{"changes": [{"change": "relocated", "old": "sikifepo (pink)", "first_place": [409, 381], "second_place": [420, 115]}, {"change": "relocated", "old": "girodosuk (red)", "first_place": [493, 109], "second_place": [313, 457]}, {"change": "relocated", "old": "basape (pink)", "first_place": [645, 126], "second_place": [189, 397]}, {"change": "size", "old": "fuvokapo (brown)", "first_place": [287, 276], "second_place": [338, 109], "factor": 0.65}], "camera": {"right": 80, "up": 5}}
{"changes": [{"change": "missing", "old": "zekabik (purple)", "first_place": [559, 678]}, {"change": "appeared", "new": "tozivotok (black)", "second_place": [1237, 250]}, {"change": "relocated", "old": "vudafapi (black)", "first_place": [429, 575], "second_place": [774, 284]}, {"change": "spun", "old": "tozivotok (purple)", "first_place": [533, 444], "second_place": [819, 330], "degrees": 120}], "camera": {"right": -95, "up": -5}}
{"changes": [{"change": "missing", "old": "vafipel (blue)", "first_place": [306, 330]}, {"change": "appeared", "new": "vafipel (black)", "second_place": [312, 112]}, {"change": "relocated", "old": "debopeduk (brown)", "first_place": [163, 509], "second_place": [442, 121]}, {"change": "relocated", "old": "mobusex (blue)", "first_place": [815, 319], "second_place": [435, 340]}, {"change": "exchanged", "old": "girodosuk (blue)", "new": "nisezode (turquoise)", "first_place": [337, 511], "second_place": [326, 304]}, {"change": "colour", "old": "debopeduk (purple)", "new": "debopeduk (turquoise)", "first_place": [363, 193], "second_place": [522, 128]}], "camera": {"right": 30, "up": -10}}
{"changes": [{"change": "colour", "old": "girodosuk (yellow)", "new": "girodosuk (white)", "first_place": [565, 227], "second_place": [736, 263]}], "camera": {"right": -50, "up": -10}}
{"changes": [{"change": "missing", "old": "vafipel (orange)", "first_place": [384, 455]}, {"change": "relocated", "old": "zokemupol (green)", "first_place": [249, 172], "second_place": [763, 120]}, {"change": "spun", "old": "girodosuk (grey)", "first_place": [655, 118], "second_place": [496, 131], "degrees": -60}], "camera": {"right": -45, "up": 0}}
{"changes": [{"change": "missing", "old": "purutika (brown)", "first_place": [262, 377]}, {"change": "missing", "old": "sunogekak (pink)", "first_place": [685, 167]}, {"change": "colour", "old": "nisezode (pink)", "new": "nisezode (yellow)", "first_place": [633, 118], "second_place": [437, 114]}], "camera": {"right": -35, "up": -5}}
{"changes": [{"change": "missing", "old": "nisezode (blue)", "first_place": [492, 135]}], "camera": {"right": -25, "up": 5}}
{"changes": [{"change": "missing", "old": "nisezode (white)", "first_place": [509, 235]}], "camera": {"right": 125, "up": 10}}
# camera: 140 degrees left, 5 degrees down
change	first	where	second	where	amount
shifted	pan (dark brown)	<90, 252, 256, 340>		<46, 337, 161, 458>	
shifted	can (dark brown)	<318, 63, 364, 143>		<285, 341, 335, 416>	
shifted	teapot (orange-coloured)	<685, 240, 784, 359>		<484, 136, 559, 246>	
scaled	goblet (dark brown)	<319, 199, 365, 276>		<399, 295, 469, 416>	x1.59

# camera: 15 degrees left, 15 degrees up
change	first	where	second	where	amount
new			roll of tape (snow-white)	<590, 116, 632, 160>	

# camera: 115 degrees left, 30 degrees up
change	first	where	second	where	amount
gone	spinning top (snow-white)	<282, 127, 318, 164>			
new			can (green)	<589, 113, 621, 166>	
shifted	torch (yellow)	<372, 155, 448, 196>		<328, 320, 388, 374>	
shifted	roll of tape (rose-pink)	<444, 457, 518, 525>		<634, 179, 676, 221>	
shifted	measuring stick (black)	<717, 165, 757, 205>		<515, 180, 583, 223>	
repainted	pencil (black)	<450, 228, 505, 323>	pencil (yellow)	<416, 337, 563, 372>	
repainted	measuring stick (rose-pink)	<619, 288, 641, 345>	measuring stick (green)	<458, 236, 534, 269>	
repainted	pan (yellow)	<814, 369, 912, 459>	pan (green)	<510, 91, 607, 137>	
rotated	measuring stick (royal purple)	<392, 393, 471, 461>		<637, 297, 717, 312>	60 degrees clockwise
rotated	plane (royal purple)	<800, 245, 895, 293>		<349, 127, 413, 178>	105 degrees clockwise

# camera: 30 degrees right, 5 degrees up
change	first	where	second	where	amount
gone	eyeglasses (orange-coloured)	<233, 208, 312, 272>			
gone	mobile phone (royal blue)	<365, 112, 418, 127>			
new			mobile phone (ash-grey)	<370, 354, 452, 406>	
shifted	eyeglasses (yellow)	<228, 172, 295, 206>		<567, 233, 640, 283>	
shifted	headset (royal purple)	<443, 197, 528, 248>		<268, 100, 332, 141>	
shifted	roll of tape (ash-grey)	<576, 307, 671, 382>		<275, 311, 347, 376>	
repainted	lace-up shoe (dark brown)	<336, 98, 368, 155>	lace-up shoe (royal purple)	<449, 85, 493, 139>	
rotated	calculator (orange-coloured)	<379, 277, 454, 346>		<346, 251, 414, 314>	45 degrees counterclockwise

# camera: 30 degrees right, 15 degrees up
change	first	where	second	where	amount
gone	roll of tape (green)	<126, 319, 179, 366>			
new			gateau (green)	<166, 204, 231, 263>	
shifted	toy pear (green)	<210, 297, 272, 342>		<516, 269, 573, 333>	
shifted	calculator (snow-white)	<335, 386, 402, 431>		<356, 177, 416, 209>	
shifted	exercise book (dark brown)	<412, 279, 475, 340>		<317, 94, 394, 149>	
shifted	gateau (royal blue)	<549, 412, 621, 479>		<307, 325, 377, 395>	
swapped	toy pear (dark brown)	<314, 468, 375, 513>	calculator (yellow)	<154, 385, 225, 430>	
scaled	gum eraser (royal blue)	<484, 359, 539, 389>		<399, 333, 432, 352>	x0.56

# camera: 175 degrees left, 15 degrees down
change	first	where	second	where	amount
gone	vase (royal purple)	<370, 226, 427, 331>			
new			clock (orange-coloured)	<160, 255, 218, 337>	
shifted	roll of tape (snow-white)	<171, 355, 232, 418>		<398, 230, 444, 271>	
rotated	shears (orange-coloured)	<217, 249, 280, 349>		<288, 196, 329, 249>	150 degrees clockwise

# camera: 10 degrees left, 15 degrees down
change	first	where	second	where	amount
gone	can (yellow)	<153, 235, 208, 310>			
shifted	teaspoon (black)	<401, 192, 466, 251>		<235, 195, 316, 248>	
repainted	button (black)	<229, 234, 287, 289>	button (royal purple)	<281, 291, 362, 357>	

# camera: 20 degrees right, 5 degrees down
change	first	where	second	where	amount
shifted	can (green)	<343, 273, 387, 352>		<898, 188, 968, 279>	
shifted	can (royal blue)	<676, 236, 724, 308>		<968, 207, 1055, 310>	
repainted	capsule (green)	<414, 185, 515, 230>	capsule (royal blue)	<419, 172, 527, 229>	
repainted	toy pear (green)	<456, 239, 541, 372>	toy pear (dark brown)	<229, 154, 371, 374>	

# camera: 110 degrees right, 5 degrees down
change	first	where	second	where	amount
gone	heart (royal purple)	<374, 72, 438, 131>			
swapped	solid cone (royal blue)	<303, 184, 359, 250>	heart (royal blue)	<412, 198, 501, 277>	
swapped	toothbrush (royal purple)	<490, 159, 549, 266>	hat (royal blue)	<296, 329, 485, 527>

........

Problem details:
Repeat all of the data exactly. Include every line.

Worked solution:
{"changes": [{"change": "relocated", "old": "sikifepo (pink)", "first_place": [409, 381], "second_place": [420, 115]}, {"change": "relocated", "old": "girodosuk (red)", "first_place": [493, 109], "second_place": [313, 457]}, {"change": "relocated", "old": "basape (pink)", "first_place": [645, 126], "second_place": [189, 397]}, {"change": "size", "old": "fuvokapo (brown)", "first_place": [287, 276], "second_place": [338, 109], "factor": 0.65}], "camera": {"right": 80, "up": 5}}
{"changes": [{"change": "missing", "old": "zekabik (purple)", "first_place": [559, 678]}, {"change": "appeared", "new": "tozivotok (black)", "second_place": [1237, 250]}, {"change": "relocated", "old": "vudafapi (black)", "first_place": [429, 575], "second_place": [774, 284]}, {"change": "spun", "old": "tozivotok (purple)", "first_place": [533, 444], "second_place": [819, 330], "degrees": 120}], "camera": {"right": -95, "up": -5}}
{"changes": [{"change": "missing", "old": "vafipel (blue)", "first_place": [306, 330]}, {"change": "appeared", "new": "vafipel (black)", "second_place": [312, 112]}, {"change": "relocated", "old": "debopeduk (brown)", "first_place": [163, 509], "second_place": [442, 121]}, {"change": "relocated", "old": "mobusex (blue)", "first_place": [815, 319], "second_place": [435, 340]}, {"change": "exchanged", "old": "girodosuk (blue)", "new": "nisezode (turquoise)", "first_place": [337, 511], "second_place": [326, 304]}, {"change": "colour", "old": "debopeduk (purple)", "new": "debopeduk (turquoise)", "first_place": [363, 193], "second_place": [522, 128]}], "camera": {"right": 30, "up": -10}}
{"changes": [{"change": "colour", "old": "girodosuk (yellow)", "new": "girodosuk (white)", "first_place": [565, 227], "second_place": [736, 263]}], "camera": {"right": -50, "up": -10}}
{"changes": [{"change": "missing", "old": "vafipel (orange)", "first_place": [384, 455]}, {"change": "relocated", "old": "zokemupol (green)", "first_place": [249, 172], "second_place": [763, 120]}, {"change": "spun", "old": "girodosuk (grey)", "first_place": [655, 118], "second_place": [496, 131], "degrees": -60}], "camera": {"right": -45, "up": 0}}
{"changes": [{"change": "missing", "old": "purutika (brown)", "first_place": [262, 377]}, {"change": "missing", "old": "sunogekak (pink)", "first_place": [685, 167]}, {"change": "colour", "old": "nisezode (pink)", "new": "nisezode (yellow)", "first_place": [633, 118], "second_place": [437, 114]}], "camera": {"right": -35, "up": -5}}
{"changes": [{"change": "missing", "old": "nisezode (blue)", "first_place": [492, 135]}], "camera": {"right": -25, "up": 5}}
{"changes": [{"change": "missing", "old": "nisezode (white)", "first_place": [509, 235]}], "camera": {"right": 125, "up": 10}}
# camera: 140 degrees left, 5 degrees down
change	first	where	second	where	amount
shifted	pan (dark brown)	<90, 252, 256, 340>		<46, 337, 161, 458>	
shifted	can (dark brown)	<318, 63, 364, 143>		<285, 341, 335, 416>	
shifted	teapot (orange-coloured)	<685, 240, 784, 359>		<484, 136, 559, 246>	
scaled	goblet (dark brown)	<319, 199, 365, 276>		<399, 295, 469, 416>	x1.59

# camera: 15 degrees left, 15 degrees up
change	first	where	second	where	amount
new			roll of tape (snow-white)	<590, 116, 632, 160>	

# camera: 115 degrees left, 30 degrees up
change	first	where	second	where	amount
gone	spinning top (snow-white)	<282, 127, 318, 164>			
new			can (green)	<589, 113, 621, 166>	
shifted	torch (yellow)	<372, 155, 448, 196>		<328, 320, 388, 374>	
shifted	roll of tape (rose-pink)	<444, 457, 518, 525>		<634, 179, 676, 221>	
shifted	measuring stick (black)	<717, 165, 757, 205>		<515, 180, 583, 223>	
repainted	pencil (black)	<450, 228, 505, 323>	pencil (yellow)	<416, 337, 563, 372>	
repainted	measuring stick (rose-pink)	<619, 288, 641, 345>	measuring stick (green)	<458, 236, 534, 269>	
repainted	pan (yellow)	<814, 369, 912, 459>	pan (green)	<510, 91, 607, 137>	
rotated	measuring stick (royal purple)	<392, 393, 471, 461>		<637, 297, 717, 312>	60 degrees clockwise
rotated	plane (royal purple)	<800, 245, 895, 293>		<349, 127, 413, 178>	105 degrees clockwise

# camera: 30 degrees right, 5 degrees up
change	first	where	second	where	amount
gone	eyeglasses (orange-coloured)	<233, 208, 312, 272>			
gone	mobile phone (royal blue)	<365, 112, 418, 127>			
new			mobile phone (ash-grey)	<370, 354, 452, 406>	
shifted	eyeglasses (yellow)	<228, 172, 295, 206>		<567, 233, 640, 283>	
shifted	headset (royal purple)	<443, 197, 528, 248>		<268, 100, 332, 141>	
shifted	roll of tape (ash-grey)	<576, 307, 671, 382>		<275, 311, 347, 376>	
repainted	lace-up shoe (dark brown)	<336, 98, 368, 155>	lace-up shoe (royal purple)	<449, 85, 493, 139>	
rotated	calculator (orange-coloured)	<379, 277, 454, 346>		<346, 251, 414, 314>	45 degrees counterclockwise

# camera: 30 degrees right, 15 degrees up
change	first	where	second	where	amount
gone	roll of tape (green)	<126, 319, 179, 366>			
new			gateau (green)	<166, 204, 231, 263>	
shifted	toy pear (green)	<210, 297, 272, 342>		<516, 269, 573, 333>	
shifted	calculator (snow-white)	<335, 386, 402, 431>		<356, 177, 416, 209>	
shifted	exercise book (dark brown)	<412, 279, 475, 340>		<317, 94, 394, 149>	
shifted	gateau (royal blue)	<549, 412, 621, 479>		<307, 325, 377, 395>	
swapped	toy pear (dark brown)	<314, 468, 375, 513>	calculator (yellow)	<154, 385, 225, 430>	
scaled	gum eraser (royal blue)	<484, 359, 539, 389>		<399, 333, 432, 352>	x0.56

# camera: 175 degrees left, 15 degrees down
change	first	where	second	where	amount
gone	vase (royal purple)	<370, 226, 427, 331>			
new			clock (orange-coloured)	<160, 255, 218, 337>	
shifted	roll of tape (snow-white)	<171, 355, 232, 418>		<398, 230, 444, 271>	
rotated	shears (orange-coloured)	<217, 249, 280, 349>		<288, 196, 329, 249>	150 degrees clockwise

# camera: 10 degrees left, 15 degrees down
change	first	where	second	where	amount
gone	can (yellow)	<153, 235, 208, 310>			
shifted	teaspoon (black)	<401, 192, 466, 251>		<235, 195, 316, 248>	
repainted	button (black)	<229, 234, 287, 289>	button (royal purple)	<281, 291, 362, 357>	

# camera: 20 degrees right, 5 degrees down
change	first	where	second	where	amount
shifted	can (green)	<343, 273, 387, 352>		<898, 188, 968, 279>	
shifted	can (royal blue)	<676, 236, 724, 308>		<968, 207, 1055, 310>	
repainted	capsule (green)	<414, 185, 515, 230>	capsule (royal blue)	<419, 172, 527, 229>	
repainted	toy pear (green)	<456, 239, 541, 372>	toy pear (dark brown)	<229, 154, 371, 374>	

# camera: 110 degrees right, 5 degrees down
change	first	where	second	where	amount
gone	heart (royal purple)	<374, 72, 438, 131>			
swapped	solid cone (royal blue)	<303, 184, 359, 250>	heart (royal blue)	<412, 198, 501, 277>	
swapped	toothbrush (royal purple)	<490, 159, 549, 266>	hat (royal blue)	<296, 329, 485, 527>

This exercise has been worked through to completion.